[Stored data entries]
# # #

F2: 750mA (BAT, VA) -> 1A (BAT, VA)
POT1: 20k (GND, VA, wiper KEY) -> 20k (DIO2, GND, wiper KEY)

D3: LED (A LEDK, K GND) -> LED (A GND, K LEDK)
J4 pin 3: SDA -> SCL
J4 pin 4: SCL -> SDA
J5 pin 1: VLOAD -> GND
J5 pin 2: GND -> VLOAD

# # #

__Activity__.
Copy every entry exactly; no part may be left out.

__Output__.
F2: 750mA (BAT, VA) -> 1A (BAT, VA)
POT1: 20k (GND, VA, wiper KEY) -> 20k (DIO2, GND, wiper KEY)

D3: LED (A LEDK, K GND) -> LED (A GND, K LEDK)
J4 pin 3: SDA -> SCL
J4 pin 4: SCL -> SDA
J5 pin 1: VLOAD -> GND
J5 pin 2: GND -> VLOAD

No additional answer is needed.